#### Stored data entries:
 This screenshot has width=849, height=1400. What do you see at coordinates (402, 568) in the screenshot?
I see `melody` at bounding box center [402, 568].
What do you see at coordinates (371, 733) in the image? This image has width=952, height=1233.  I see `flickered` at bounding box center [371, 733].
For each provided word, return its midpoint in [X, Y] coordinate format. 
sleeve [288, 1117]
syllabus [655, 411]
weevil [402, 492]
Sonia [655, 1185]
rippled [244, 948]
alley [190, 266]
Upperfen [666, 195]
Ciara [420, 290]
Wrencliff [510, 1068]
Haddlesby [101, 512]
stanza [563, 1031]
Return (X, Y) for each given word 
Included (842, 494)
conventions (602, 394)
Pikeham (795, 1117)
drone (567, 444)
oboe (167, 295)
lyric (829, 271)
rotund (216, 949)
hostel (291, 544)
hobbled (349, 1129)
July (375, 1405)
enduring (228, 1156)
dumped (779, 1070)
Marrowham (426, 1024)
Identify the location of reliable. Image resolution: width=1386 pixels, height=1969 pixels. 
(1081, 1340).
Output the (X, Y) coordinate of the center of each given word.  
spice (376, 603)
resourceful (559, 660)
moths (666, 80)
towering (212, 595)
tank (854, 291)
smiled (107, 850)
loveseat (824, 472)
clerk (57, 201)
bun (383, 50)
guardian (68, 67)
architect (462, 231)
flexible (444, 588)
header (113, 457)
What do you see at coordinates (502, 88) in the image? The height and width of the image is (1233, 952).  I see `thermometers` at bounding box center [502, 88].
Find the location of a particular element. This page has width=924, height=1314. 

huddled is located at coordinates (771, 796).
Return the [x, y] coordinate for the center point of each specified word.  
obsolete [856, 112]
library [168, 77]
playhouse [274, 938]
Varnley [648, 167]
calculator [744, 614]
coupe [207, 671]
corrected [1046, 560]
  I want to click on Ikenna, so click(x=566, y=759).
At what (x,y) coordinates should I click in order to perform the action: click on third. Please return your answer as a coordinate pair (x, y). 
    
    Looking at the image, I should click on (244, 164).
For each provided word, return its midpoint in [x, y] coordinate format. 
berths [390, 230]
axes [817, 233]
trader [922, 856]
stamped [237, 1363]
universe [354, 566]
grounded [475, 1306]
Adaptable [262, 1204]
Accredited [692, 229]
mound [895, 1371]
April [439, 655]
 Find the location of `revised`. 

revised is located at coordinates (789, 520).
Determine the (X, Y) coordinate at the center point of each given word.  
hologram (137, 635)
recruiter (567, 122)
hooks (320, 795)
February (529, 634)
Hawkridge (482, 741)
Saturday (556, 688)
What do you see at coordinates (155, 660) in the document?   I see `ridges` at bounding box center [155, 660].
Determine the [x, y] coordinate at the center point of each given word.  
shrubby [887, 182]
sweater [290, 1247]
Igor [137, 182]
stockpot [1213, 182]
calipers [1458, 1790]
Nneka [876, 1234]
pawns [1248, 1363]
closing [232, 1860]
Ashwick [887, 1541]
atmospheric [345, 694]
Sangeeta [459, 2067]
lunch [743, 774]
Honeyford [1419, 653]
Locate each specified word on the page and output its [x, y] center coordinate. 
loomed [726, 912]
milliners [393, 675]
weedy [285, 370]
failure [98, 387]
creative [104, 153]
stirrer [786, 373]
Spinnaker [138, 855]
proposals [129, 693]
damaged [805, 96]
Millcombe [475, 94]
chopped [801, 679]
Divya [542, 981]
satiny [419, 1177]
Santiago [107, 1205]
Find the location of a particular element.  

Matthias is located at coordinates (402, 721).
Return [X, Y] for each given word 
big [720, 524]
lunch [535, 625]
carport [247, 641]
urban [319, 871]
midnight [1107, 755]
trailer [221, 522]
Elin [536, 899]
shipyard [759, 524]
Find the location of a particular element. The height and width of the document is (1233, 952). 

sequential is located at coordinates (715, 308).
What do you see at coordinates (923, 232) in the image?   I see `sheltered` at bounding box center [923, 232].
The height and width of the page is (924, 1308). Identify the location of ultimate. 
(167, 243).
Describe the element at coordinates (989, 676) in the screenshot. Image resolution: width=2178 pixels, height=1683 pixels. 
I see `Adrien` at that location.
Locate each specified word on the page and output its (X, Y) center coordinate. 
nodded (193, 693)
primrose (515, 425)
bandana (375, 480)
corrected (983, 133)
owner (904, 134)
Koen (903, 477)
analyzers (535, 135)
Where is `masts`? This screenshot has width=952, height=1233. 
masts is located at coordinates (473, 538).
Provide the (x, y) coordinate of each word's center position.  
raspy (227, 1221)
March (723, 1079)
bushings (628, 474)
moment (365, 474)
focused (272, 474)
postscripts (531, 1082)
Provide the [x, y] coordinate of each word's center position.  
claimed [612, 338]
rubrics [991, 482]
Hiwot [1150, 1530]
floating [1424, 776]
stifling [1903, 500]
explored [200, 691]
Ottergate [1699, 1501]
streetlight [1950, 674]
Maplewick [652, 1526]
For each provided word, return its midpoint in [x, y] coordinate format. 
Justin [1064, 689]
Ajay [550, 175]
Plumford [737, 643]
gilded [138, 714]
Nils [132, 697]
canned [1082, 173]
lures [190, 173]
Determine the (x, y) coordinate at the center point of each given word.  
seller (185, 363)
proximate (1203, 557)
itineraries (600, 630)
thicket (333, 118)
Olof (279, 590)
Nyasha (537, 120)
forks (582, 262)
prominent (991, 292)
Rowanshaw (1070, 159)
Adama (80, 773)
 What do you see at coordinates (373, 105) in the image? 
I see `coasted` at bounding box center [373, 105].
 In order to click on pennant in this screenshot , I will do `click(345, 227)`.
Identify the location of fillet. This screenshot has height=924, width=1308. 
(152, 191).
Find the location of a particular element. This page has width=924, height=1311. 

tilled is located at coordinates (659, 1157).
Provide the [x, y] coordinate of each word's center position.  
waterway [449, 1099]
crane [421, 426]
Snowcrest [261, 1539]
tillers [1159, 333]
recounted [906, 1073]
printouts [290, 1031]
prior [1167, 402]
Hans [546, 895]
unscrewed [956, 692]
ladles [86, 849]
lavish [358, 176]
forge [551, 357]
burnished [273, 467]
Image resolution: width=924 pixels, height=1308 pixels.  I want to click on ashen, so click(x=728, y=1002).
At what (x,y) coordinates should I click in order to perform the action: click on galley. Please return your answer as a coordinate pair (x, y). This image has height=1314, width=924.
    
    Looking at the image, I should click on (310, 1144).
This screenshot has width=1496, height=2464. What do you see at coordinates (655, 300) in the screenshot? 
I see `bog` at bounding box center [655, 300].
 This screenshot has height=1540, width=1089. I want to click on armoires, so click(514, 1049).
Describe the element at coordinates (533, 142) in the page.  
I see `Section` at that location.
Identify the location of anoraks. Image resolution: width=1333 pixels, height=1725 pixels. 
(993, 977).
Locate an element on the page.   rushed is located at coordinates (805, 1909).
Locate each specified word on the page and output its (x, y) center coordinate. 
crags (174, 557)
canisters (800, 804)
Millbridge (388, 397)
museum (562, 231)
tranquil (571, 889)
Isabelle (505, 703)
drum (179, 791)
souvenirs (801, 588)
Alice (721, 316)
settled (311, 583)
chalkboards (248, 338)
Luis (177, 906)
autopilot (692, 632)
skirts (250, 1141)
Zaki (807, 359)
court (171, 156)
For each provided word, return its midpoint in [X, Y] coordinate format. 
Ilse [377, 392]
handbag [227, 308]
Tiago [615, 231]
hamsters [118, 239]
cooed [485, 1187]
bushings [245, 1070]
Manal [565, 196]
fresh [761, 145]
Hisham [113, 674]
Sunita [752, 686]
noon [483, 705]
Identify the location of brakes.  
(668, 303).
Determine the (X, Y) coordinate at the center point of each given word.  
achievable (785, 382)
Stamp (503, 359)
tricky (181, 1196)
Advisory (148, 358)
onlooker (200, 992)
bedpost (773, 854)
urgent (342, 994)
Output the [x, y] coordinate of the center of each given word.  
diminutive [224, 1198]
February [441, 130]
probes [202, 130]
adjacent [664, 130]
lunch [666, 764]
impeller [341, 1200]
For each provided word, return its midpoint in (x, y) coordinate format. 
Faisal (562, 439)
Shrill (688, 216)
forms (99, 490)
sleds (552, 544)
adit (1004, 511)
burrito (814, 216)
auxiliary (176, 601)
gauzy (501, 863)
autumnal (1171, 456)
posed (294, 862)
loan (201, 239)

#### Task to complete:
Repeat the rows word for word, beginning at the line containing "Olof (279, 590)" and stopping after the line containing "(152, 191).".

#### Answer for the task:
Olof (279, 590)
Nyasha (537, 120)
forks (582, 262)
prominent (991, 292)
Rowanshaw (1070, 159)
Adama (80, 773)
 What do you see at coordinates (373, 105) in the image? 
I see `coasted` at bounding box center [373, 105].
 In order to click on pennant in this screenshot , I will do `click(345, 227)`.
Identify the location of fillet. This screenshot has height=924, width=1308. 
(152, 191).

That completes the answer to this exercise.